**Problem details:**
When you set down the entries, keep every word exactly as it is but drop the pictures.
(Exercise data begins)
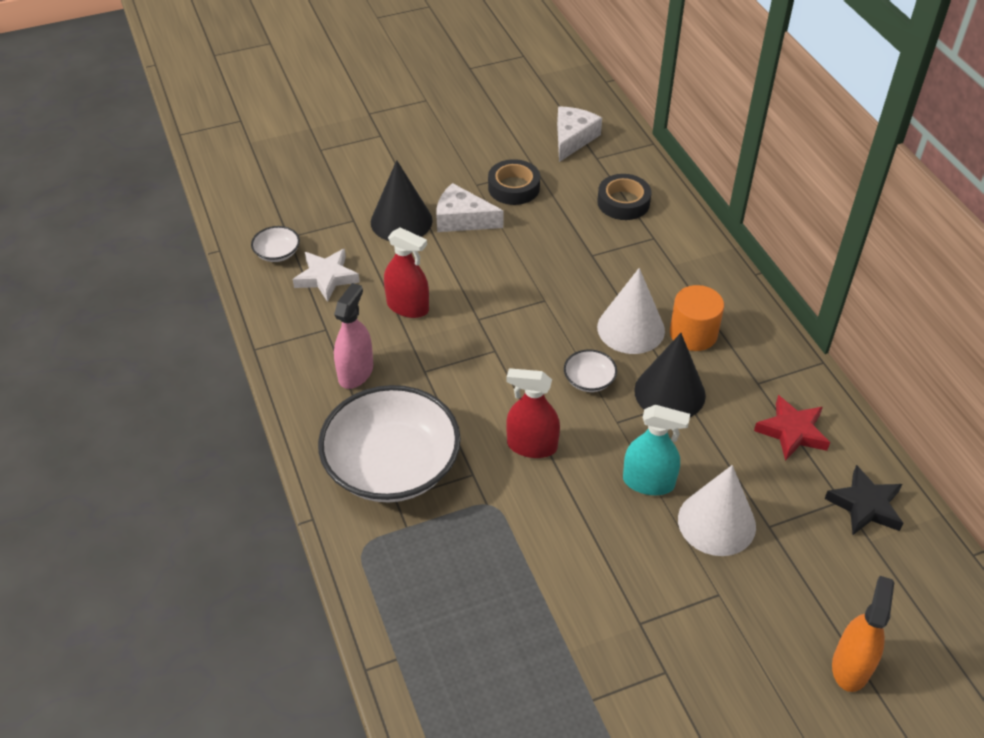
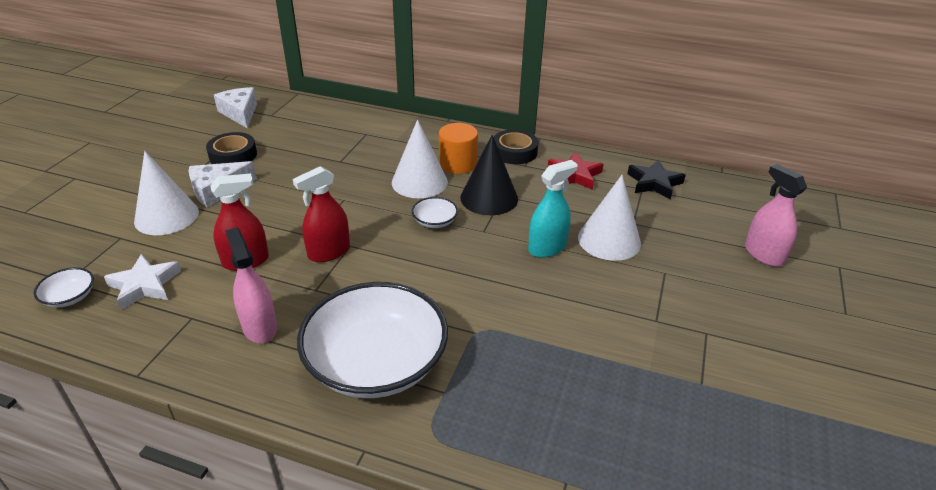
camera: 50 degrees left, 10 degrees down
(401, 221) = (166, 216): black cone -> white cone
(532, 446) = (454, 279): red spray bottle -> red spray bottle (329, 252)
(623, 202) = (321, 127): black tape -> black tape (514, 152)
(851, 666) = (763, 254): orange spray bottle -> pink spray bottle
(Exercise data ends)
**Answer to this task:**
camera: 50 degrees left, 10 degrees down
(401, 221) = (166, 216): black cone -> white cone
(532, 446) = (454, 279): red spray bottle -> red spray bottle (329, 252)
(623, 202) = (321, 127): black tape -> black tape (514, 152)
(851, 666) = (763, 254): orange spray bottle -> pink spray bottle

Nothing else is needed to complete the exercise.